## AIM OF THE EXERCISE:
Pull every line with the word "none" out of the entries below.

## RECORDS SHOWN:
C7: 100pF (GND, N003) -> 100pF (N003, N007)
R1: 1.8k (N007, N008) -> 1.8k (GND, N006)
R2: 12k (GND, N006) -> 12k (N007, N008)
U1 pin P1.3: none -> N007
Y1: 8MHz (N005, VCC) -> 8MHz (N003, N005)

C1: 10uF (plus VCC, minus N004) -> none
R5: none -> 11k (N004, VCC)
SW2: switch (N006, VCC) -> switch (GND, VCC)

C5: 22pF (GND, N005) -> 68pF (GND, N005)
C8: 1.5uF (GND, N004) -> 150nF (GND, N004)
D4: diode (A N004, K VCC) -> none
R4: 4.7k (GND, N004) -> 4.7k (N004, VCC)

* * *

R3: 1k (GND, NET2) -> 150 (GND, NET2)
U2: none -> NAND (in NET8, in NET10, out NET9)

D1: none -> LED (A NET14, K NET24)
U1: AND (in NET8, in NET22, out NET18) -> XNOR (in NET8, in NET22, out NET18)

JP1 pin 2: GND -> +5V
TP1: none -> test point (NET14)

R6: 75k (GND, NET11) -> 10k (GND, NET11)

--

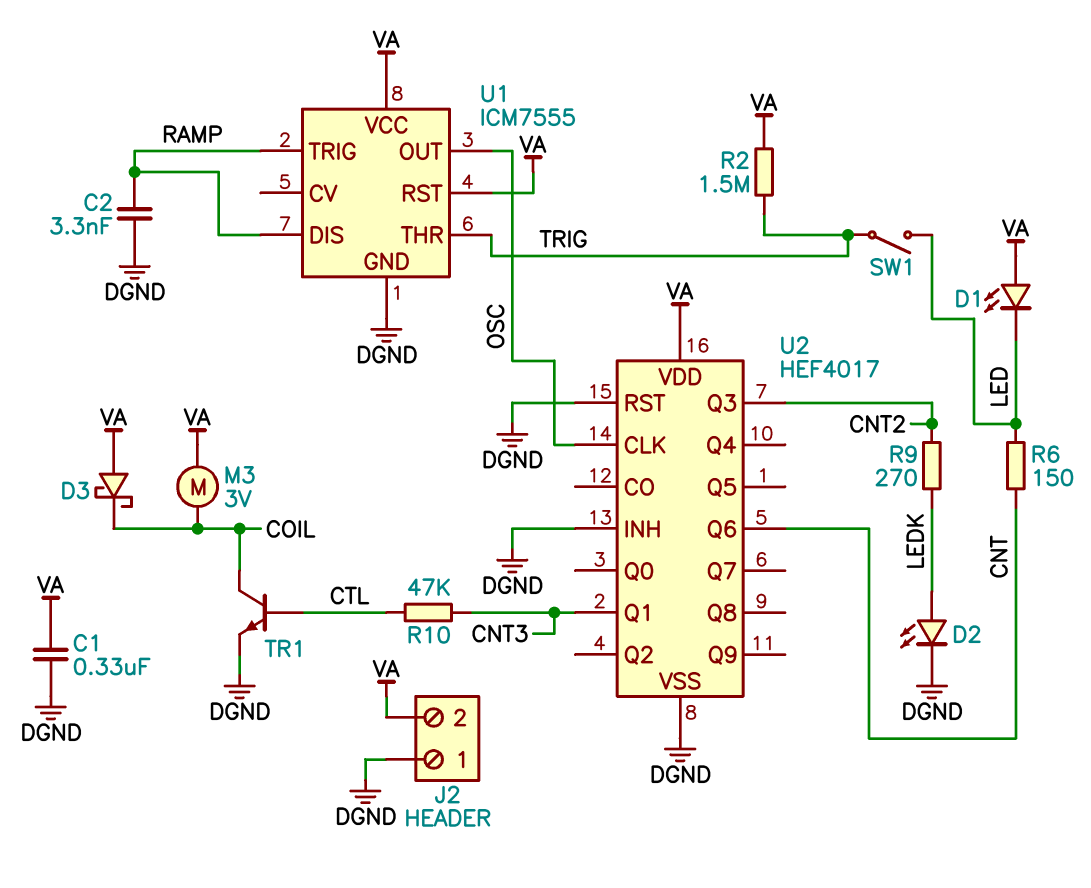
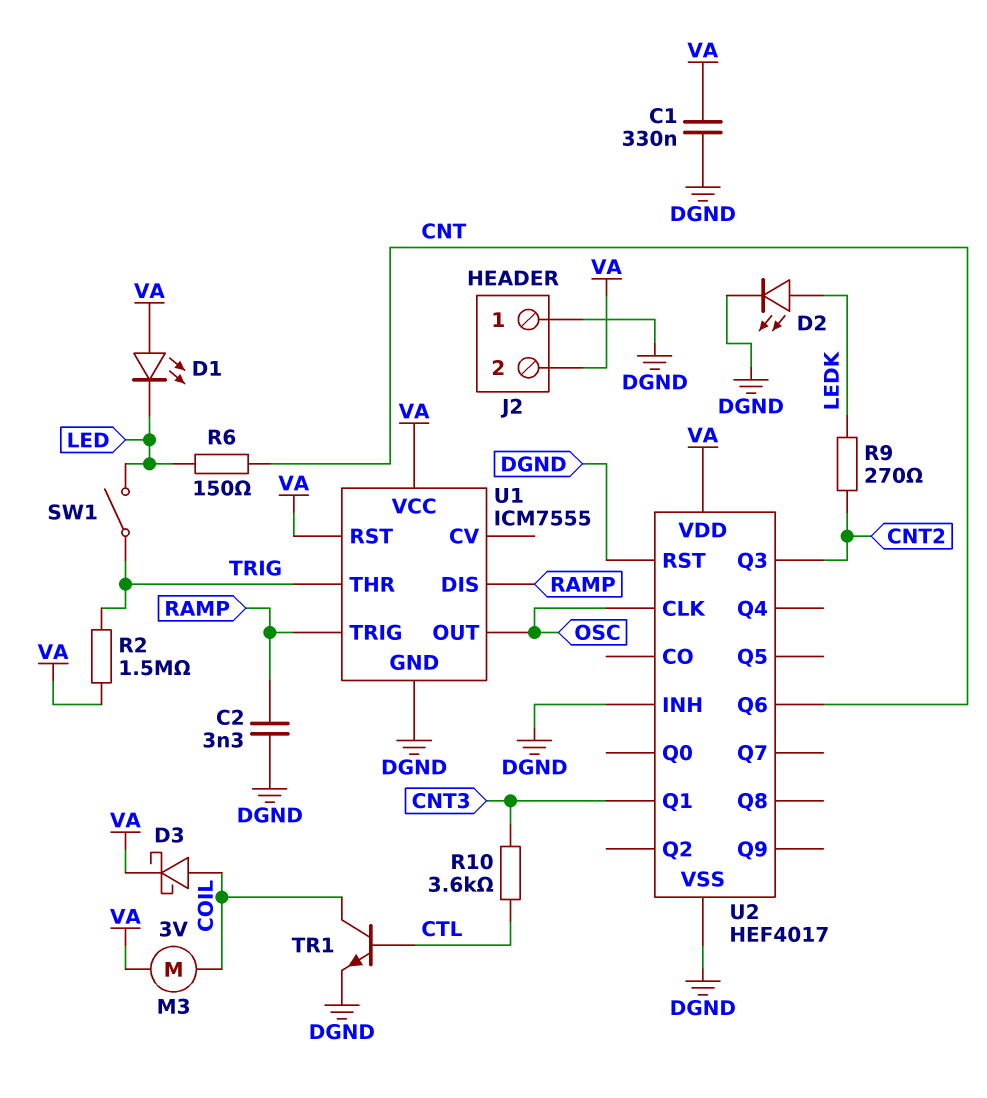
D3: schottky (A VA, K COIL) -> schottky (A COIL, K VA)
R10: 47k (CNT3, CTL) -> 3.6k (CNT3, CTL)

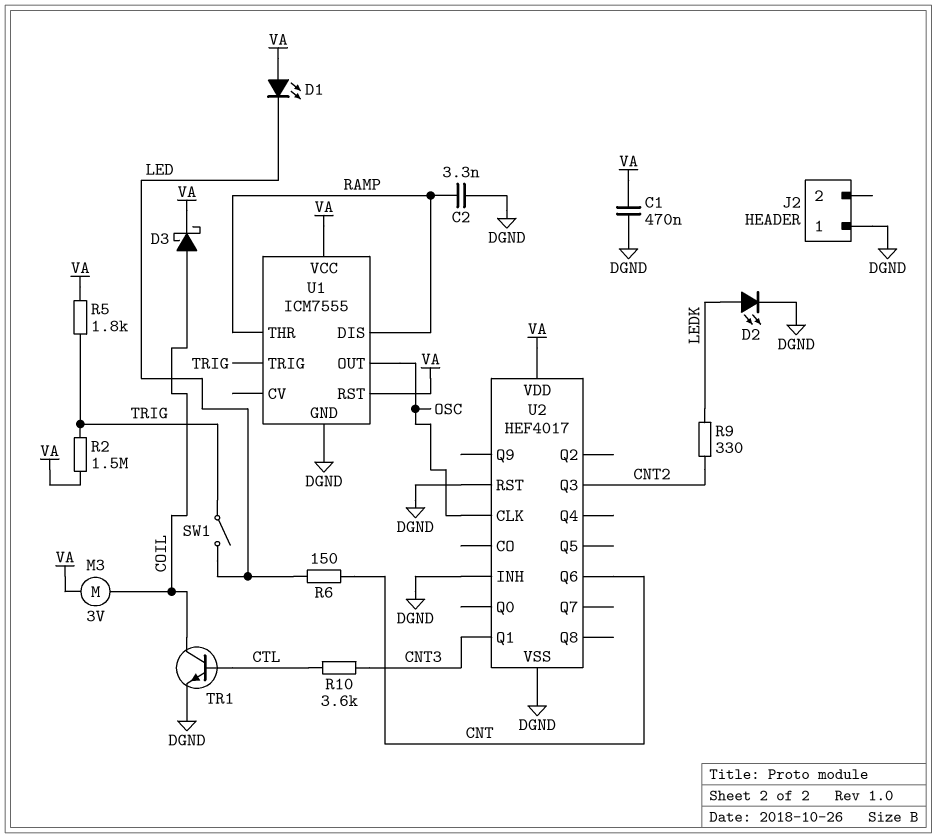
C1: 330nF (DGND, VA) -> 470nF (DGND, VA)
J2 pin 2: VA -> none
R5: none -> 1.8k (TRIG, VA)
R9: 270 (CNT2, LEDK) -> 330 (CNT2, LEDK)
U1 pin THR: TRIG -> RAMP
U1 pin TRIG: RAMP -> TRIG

## REPLY TO THE TASK:
U1 pin P1.3: none -> N007
C1: 10uF (plus VCC, minus N004) -> none
R5: none -> 11k (N004, VCC)
D4: diode (A N004, K VCC) -> none
U2: none -> NAND (in NET8, in NET10, out NET9)
D1: none -> LED (A NET14, K NET24)
TP1: none -> test point (NET14)
J2 pin 2: VA -> none
R5: none -> 1.8k (TRIG, VA)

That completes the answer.